Aim of the exercise >> Some lines of these records may hold the word "black"; state how many, using only the number.

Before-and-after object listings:
+++++
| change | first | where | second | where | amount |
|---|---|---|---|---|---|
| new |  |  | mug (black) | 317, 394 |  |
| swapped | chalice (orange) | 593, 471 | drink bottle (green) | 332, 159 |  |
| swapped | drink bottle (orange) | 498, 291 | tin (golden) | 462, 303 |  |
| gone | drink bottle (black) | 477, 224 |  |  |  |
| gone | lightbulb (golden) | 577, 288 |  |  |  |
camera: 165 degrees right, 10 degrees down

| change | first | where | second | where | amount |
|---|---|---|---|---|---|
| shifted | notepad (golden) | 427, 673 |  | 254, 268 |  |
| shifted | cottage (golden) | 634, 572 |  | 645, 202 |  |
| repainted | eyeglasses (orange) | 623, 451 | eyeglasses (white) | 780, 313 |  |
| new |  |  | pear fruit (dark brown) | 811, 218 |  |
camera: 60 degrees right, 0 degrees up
+++++
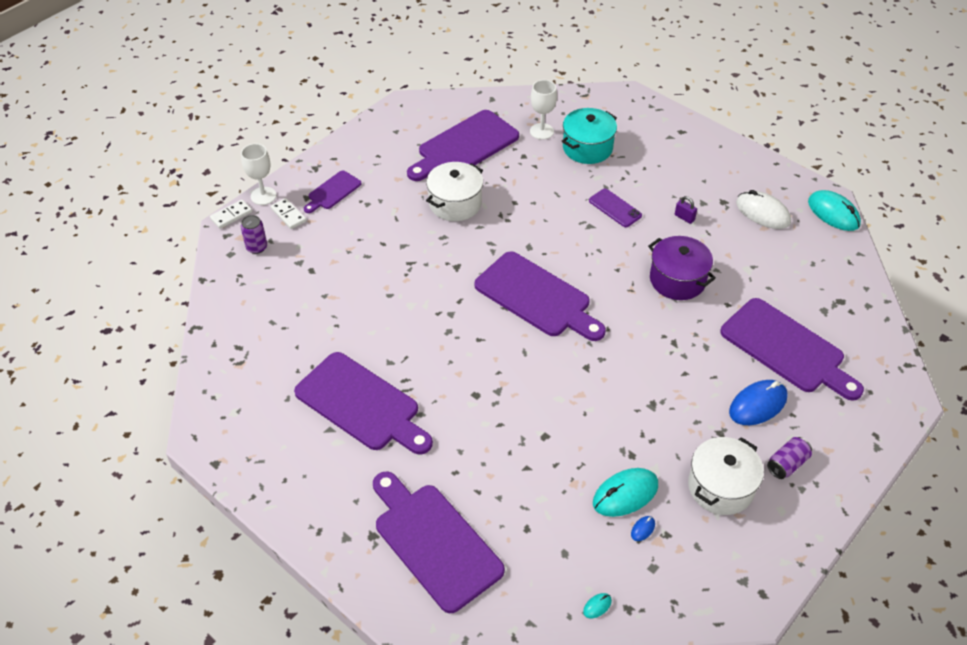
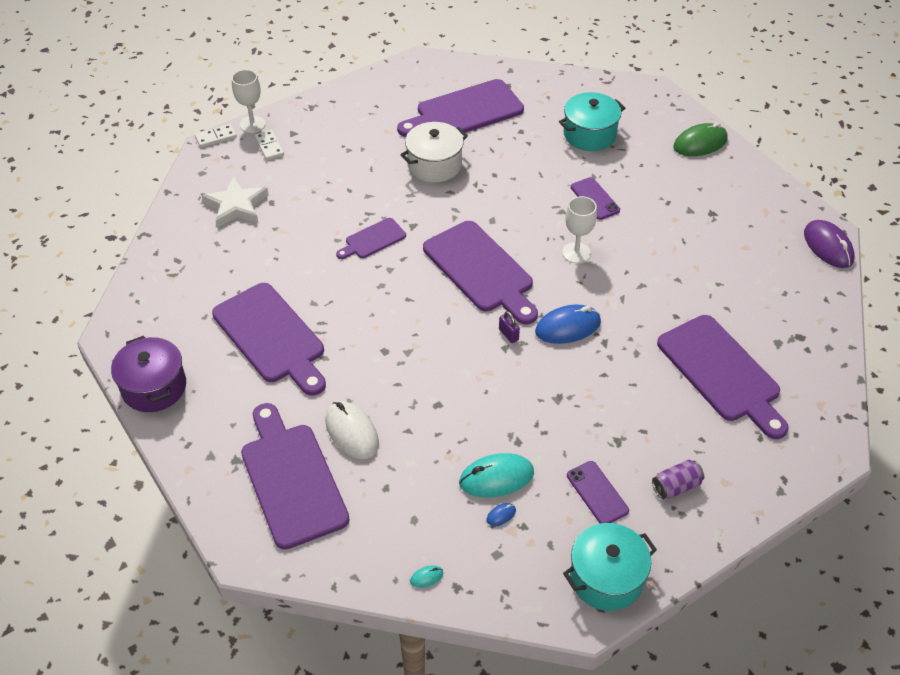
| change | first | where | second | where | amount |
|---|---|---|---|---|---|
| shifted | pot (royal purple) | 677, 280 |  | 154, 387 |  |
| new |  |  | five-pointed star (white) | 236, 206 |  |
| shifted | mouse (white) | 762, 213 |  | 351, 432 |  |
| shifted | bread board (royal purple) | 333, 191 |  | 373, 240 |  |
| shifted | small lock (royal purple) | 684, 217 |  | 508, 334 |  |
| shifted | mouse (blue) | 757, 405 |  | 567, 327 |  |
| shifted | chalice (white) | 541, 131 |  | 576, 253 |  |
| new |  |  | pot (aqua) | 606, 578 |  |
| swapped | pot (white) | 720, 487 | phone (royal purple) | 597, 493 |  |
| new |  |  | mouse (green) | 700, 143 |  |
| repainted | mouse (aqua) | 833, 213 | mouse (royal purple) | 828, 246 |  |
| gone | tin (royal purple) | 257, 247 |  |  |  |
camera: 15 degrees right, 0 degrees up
+++++
Solution to the problem >> 2